■ **Saved data entries**:
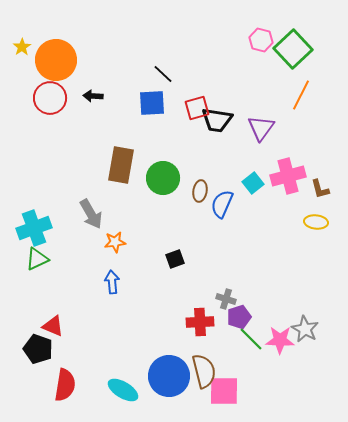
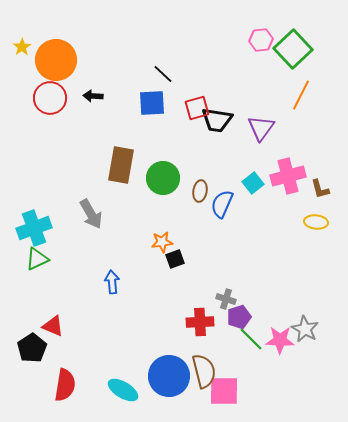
pink hexagon: rotated 20 degrees counterclockwise
orange star: moved 47 px right
black pentagon: moved 6 px left, 1 px up; rotated 20 degrees clockwise
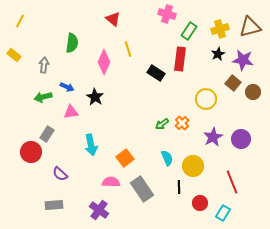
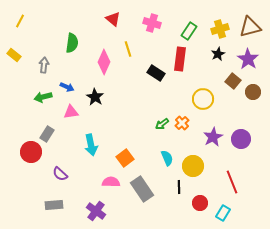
pink cross at (167, 14): moved 15 px left, 9 px down
purple star at (243, 60): moved 5 px right, 1 px up; rotated 25 degrees clockwise
brown square at (233, 83): moved 2 px up
yellow circle at (206, 99): moved 3 px left
purple cross at (99, 210): moved 3 px left, 1 px down
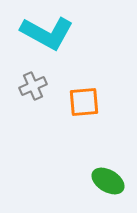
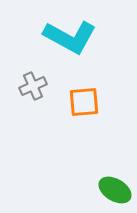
cyan L-shape: moved 23 px right, 4 px down
green ellipse: moved 7 px right, 9 px down
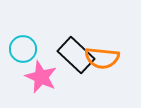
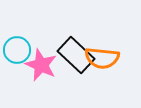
cyan circle: moved 6 px left, 1 px down
pink star: moved 12 px up
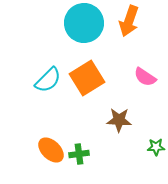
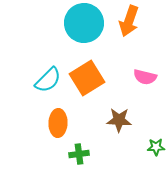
pink semicircle: rotated 20 degrees counterclockwise
orange ellipse: moved 7 px right, 27 px up; rotated 48 degrees clockwise
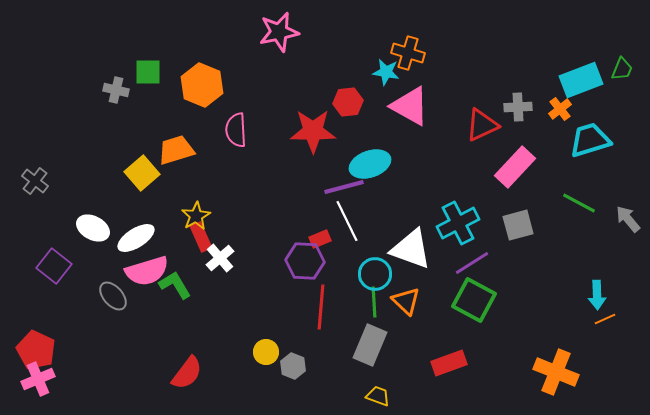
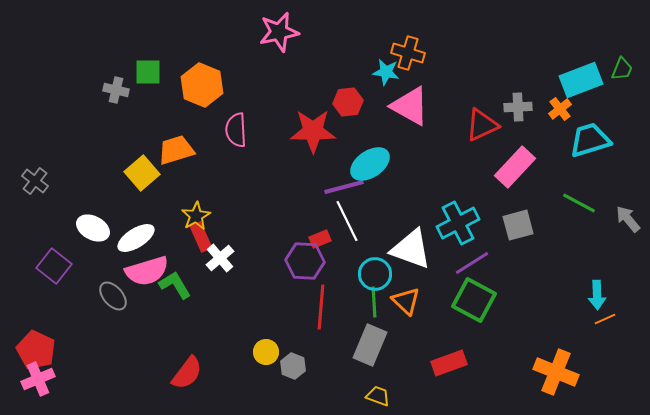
cyan ellipse at (370, 164): rotated 15 degrees counterclockwise
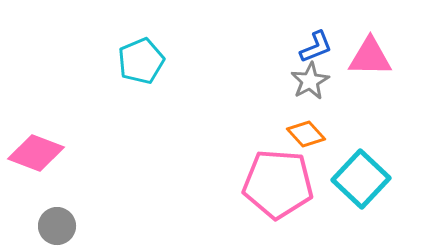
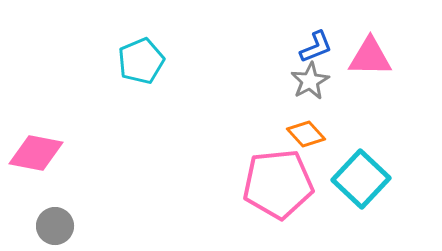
pink diamond: rotated 10 degrees counterclockwise
pink pentagon: rotated 10 degrees counterclockwise
gray circle: moved 2 px left
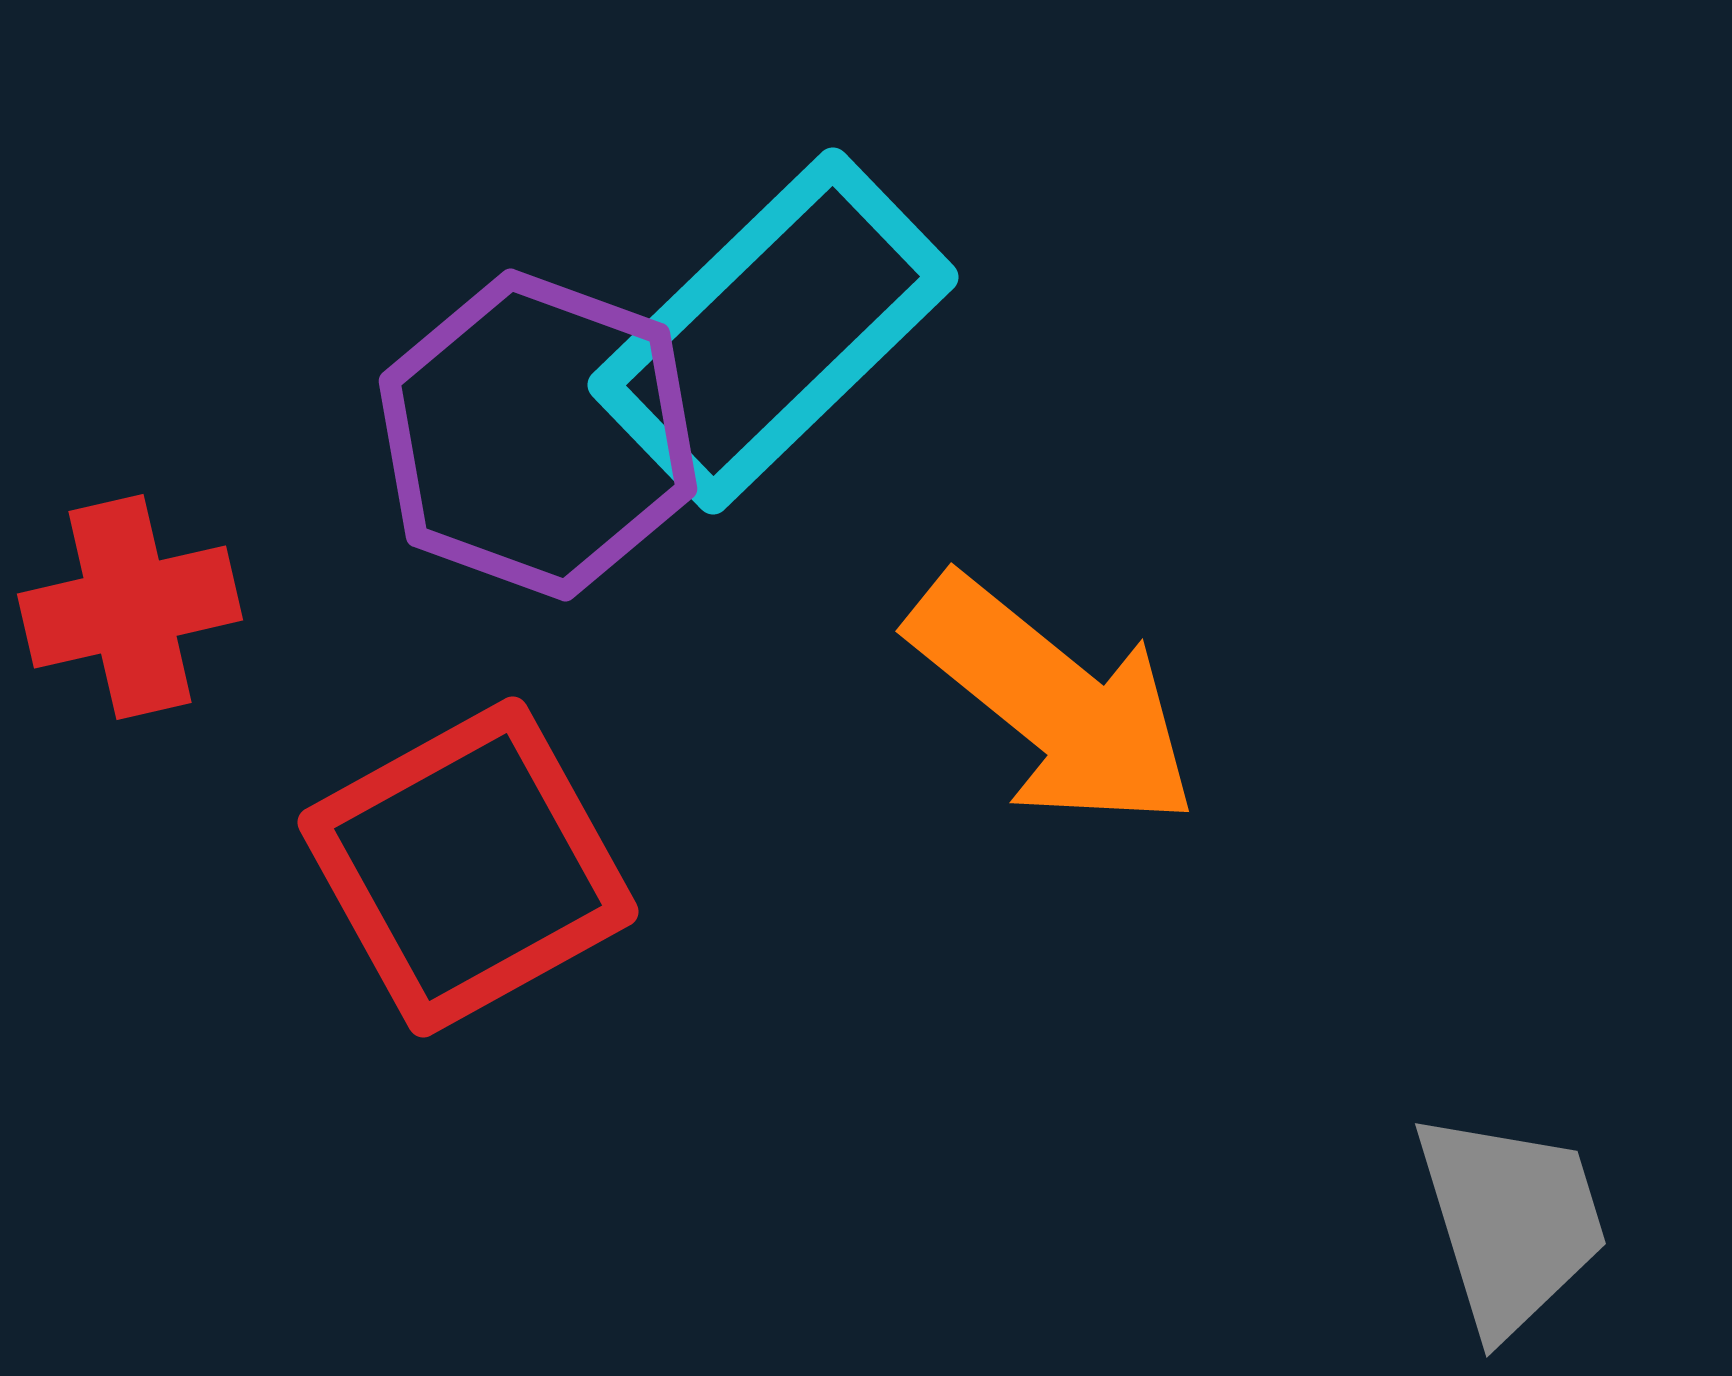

■ **BRIEF**: Scan the records above for the string "ellipse", then copy each line where it turns up.

■ **RESPONSE AREA**:
green ellipse: moved 7 px right, 9 px down
orange ellipse: moved 7 px right, 27 px up; rotated 48 degrees clockwise
cyan ellipse at (370, 164): rotated 15 degrees counterclockwise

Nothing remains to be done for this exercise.